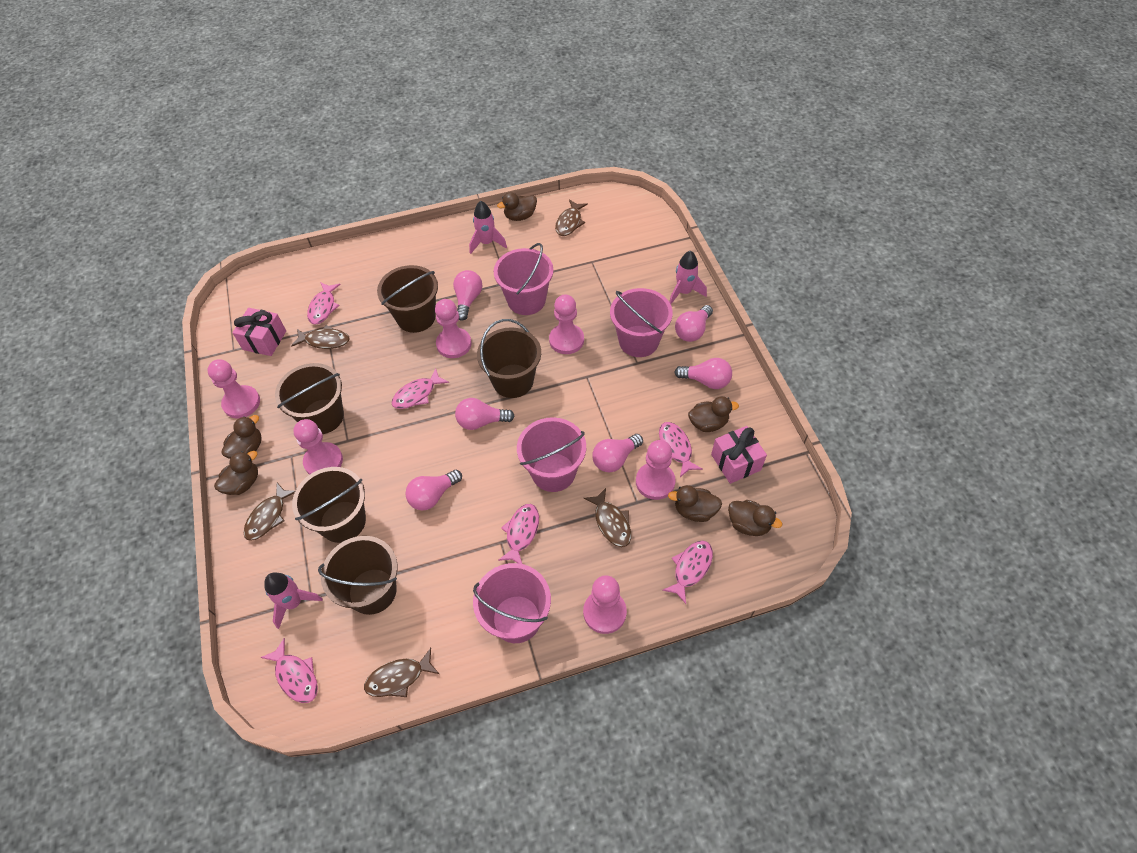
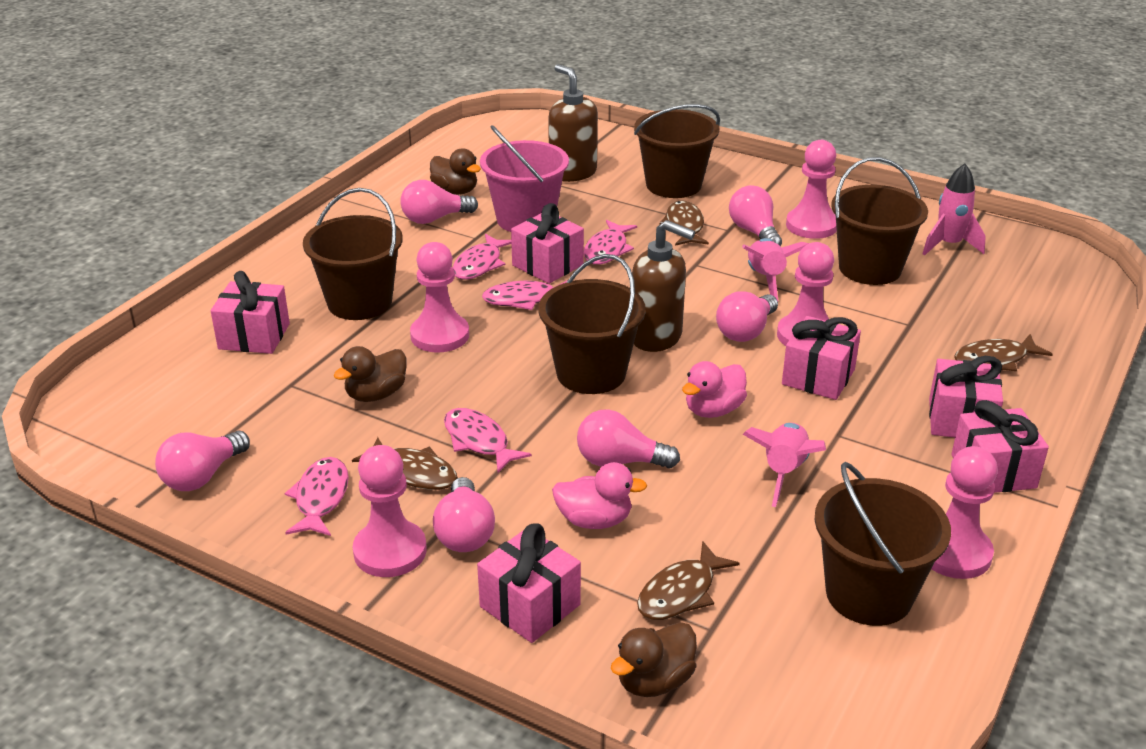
brown duck: 6 -> 3
brown fish: 5 -> 4
brown soap dispenser: 0 -> 2
pink bucket: 4 -> 1
pink duck: 0 -> 2
pink fish: 6 -> 5
pink gift: 2 -> 6
pink pawn: 6 -> 5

####################

* **What to work on**
Look through the material above for the string "brown" and copy each line that has it.

* **Task output**
brown duck: 6 -> 3
brown fish: 5 -> 4
brown soap dispenser: 0 -> 2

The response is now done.